Please print every record below exactly as it appears, but leave out the pictures.

──────── RECORDS FOR THE EXERCISE

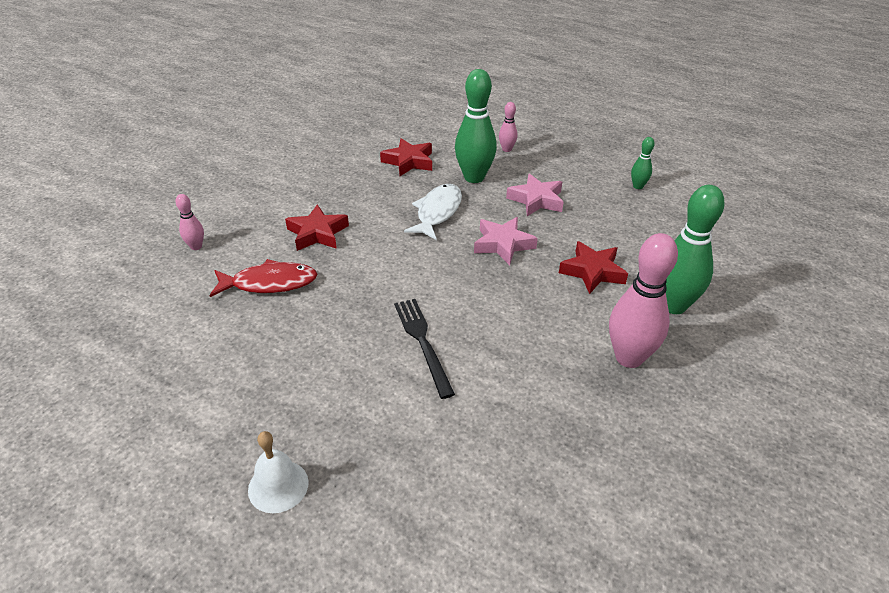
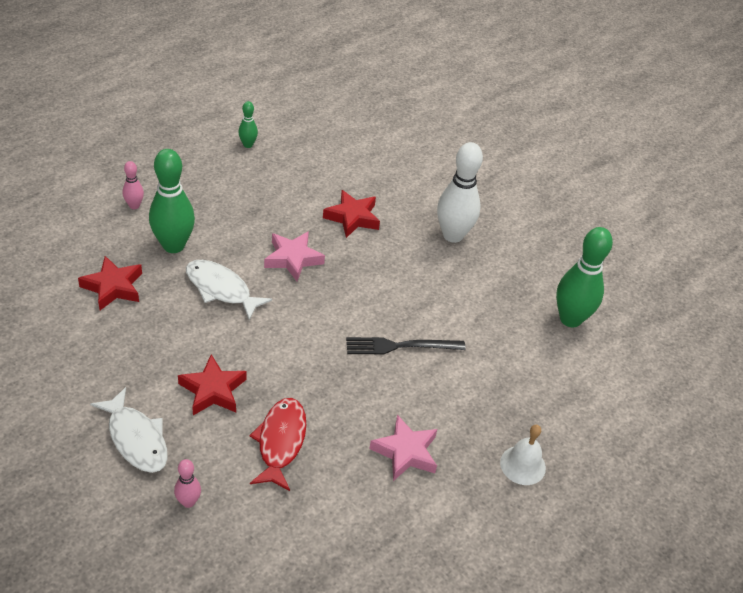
camera: 80 degrees left, 5 degrees up
(256, 207) = (136, 438): none -> white fish
(536, 200) = (235, 215): pink star -> pink star (405, 452)
(629, 358) = (453, 235): pink bowling pin -> white bowling pin
(673, 305) = (408, 190): green bowling pin -> green bowling pin (570, 319)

────────────────

_REPLY TO THE EXERCISE:_
camera: 80 degrees left, 5 degrees up
(256, 207) = (136, 438): none -> white fish
(536, 200) = (235, 215): pink star -> pink star (405, 452)
(629, 358) = (453, 235): pink bowling pin -> white bowling pin
(673, 305) = (408, 190): green bowling pin -> green bowling pin (570, 319)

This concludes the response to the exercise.